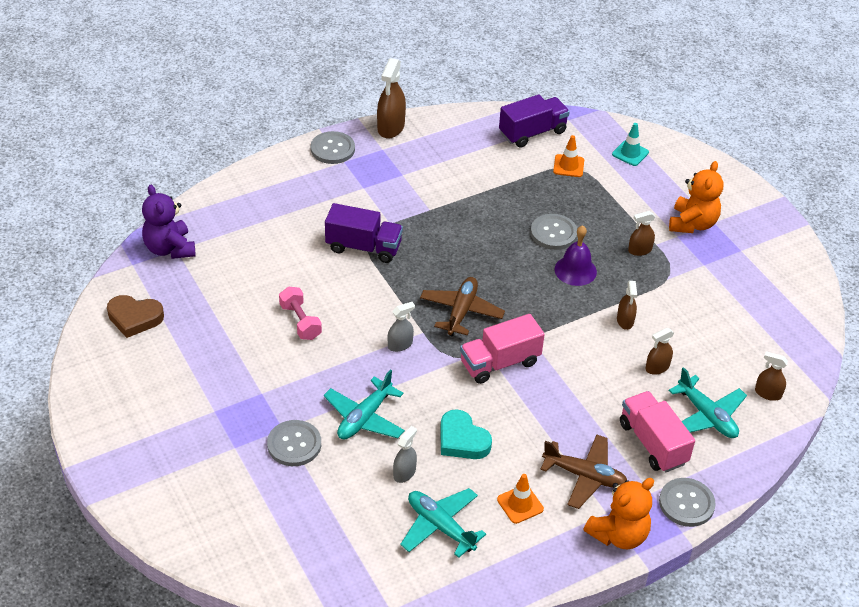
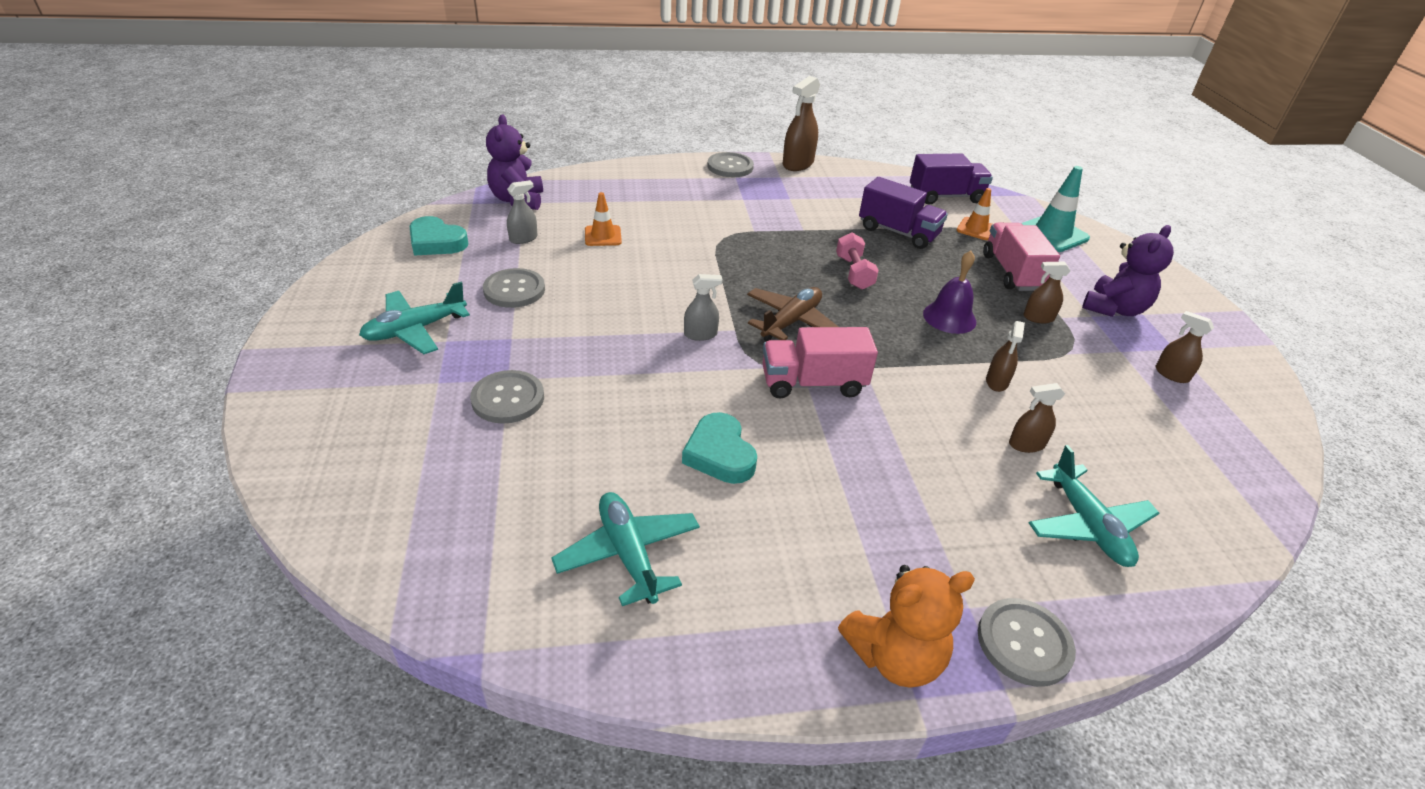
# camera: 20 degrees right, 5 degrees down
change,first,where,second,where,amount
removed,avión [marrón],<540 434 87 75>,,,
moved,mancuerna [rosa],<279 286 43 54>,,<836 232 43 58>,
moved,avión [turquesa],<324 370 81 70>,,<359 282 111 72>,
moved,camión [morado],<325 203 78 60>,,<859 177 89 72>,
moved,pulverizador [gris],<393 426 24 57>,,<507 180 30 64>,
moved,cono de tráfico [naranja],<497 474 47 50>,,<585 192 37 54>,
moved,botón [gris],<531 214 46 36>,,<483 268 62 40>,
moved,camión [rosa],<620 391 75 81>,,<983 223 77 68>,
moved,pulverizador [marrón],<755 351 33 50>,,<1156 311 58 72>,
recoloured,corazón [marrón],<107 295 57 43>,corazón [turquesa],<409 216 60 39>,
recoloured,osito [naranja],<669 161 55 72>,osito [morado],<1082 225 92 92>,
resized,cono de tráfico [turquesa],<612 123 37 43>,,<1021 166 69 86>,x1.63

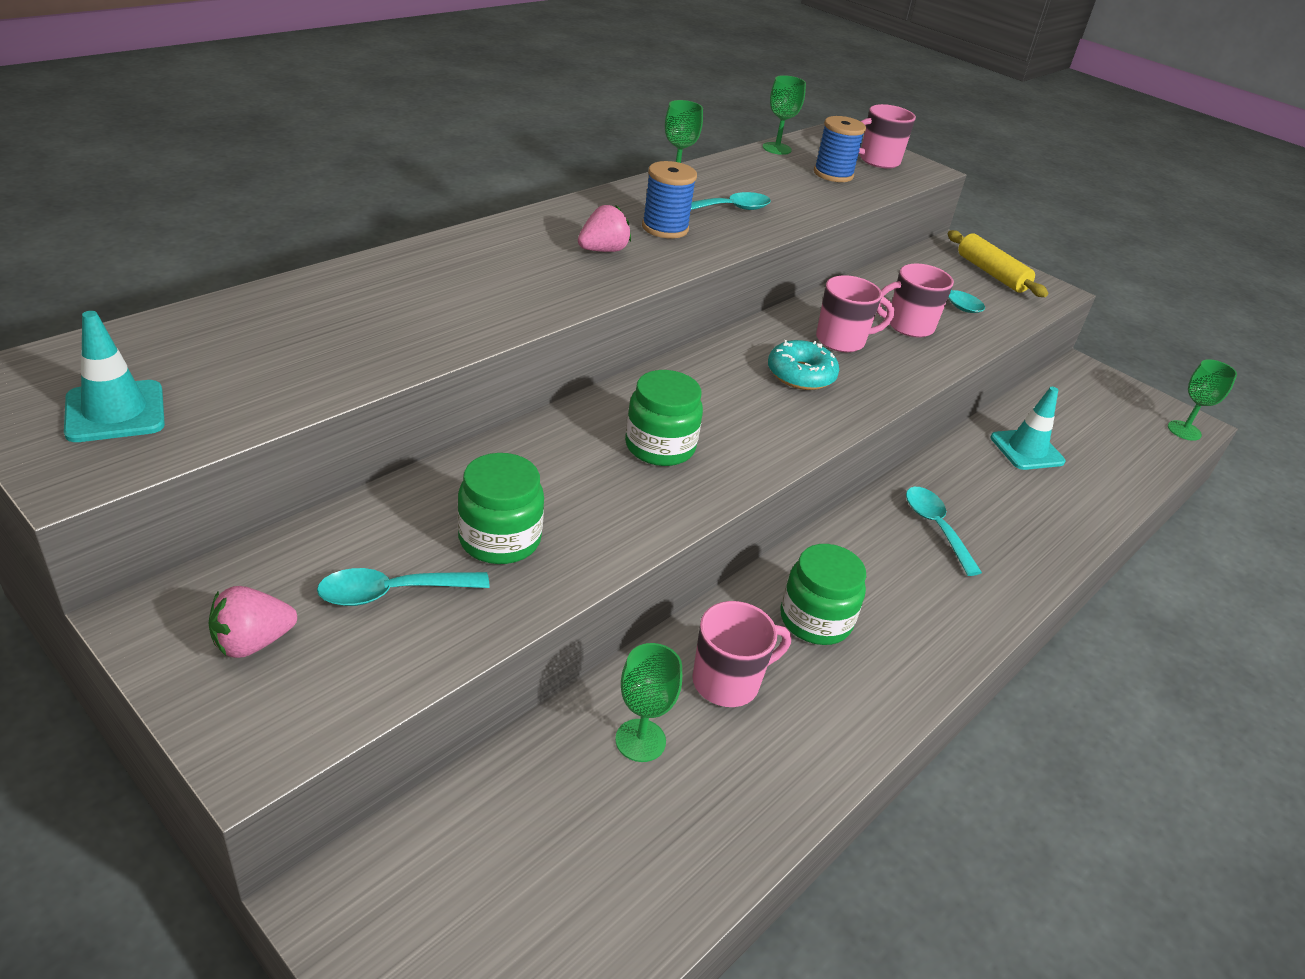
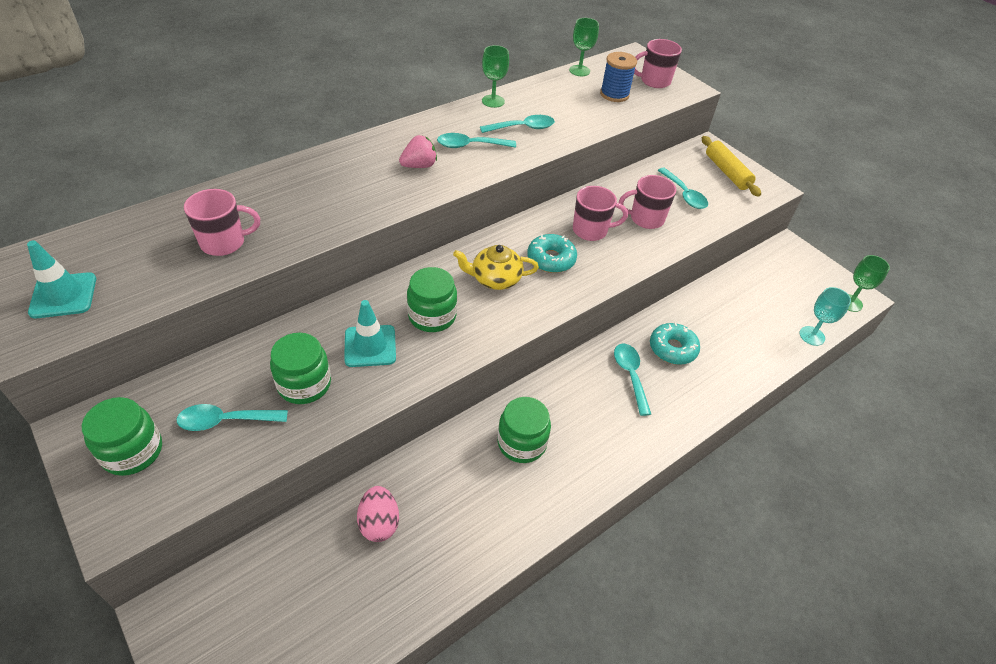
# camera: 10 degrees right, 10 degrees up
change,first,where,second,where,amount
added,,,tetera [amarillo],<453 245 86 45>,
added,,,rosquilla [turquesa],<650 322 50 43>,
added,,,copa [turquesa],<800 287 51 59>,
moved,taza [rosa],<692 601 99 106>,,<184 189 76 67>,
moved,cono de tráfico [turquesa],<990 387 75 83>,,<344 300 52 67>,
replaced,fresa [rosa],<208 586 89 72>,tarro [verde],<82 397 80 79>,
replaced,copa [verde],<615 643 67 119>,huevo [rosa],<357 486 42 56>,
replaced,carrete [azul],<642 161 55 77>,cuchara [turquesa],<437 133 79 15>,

* * *

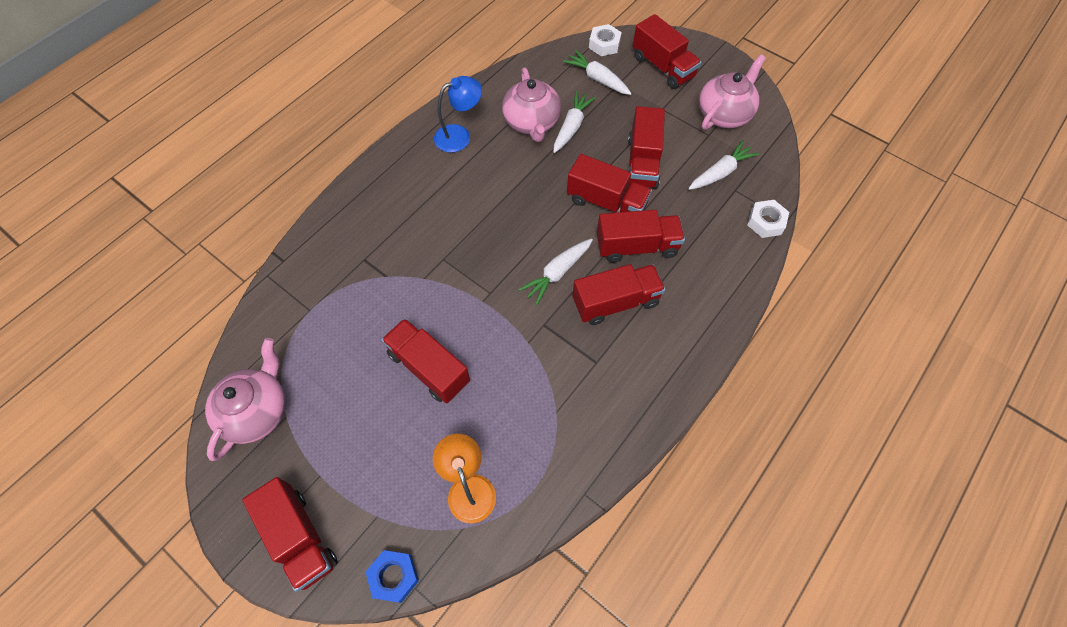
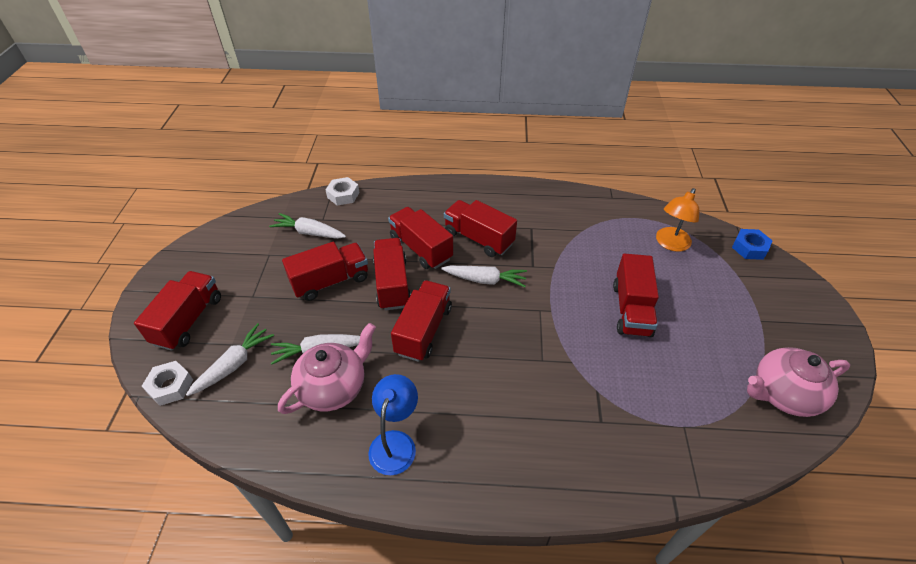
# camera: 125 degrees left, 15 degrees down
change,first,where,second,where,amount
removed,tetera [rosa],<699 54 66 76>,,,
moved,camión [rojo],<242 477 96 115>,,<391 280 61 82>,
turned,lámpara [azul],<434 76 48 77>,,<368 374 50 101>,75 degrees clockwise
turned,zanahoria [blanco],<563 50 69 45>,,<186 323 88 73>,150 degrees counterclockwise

--

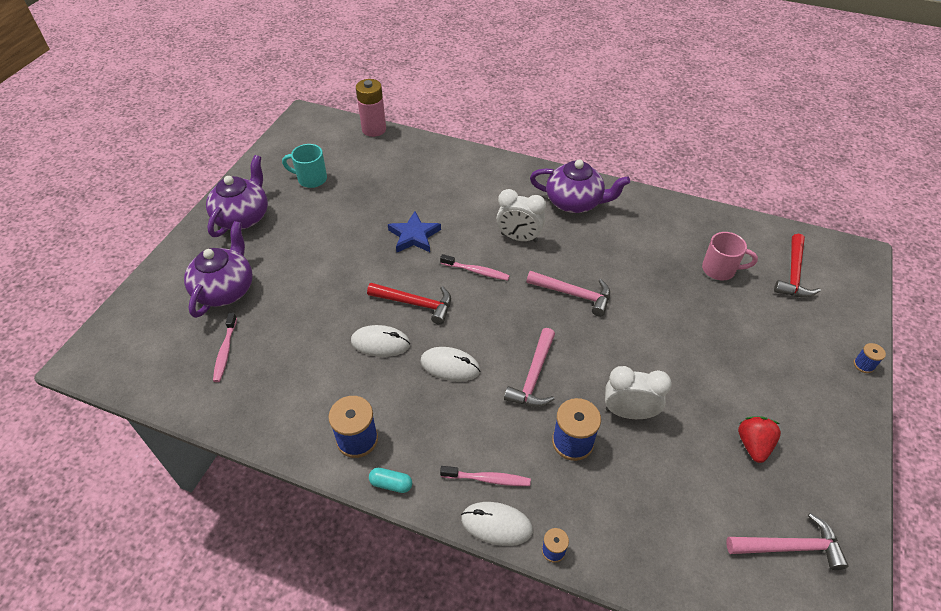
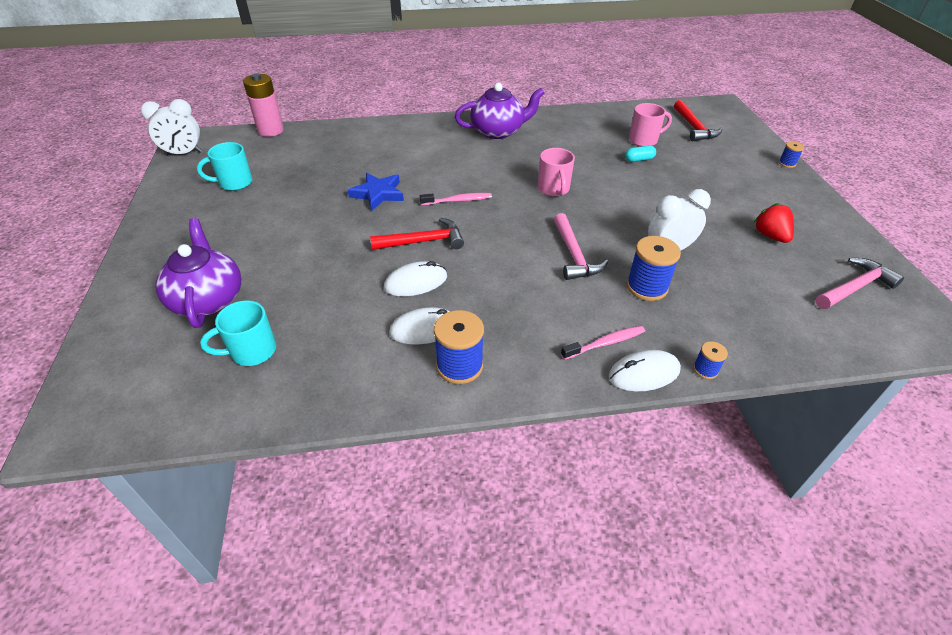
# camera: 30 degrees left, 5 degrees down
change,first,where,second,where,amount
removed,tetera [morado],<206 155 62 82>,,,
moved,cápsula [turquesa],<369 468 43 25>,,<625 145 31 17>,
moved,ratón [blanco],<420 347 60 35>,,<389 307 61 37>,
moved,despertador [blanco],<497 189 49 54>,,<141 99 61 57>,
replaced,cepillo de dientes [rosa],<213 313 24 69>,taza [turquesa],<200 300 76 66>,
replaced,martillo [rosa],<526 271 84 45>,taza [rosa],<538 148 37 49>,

PROBLEM TO WORK ON — Only the lines above starting with the one with "moved,botón [gris],<531 214" and going through the one with "recoloured,osito [naranja],<669 161" are to be copied, word for word and with both ends kept.

ANSWER SPACE —
moved,botón [gris],<531 214 46 36>,,<483 268 62 40>,
moved,camión [rosa],<620 391 75 81>,,<983 223 77 68>,
moved,pulverizador [marrón],<755 351 33 50>,,<1156 311 58 72>,
recoloured,corazón [marrón],<107 295 57 43>,corazón [turquesa],<409 216 60 39>,
recoloured,osito [naranja],<669 161 55 72>,osito [morado],<1082 225 92 92>,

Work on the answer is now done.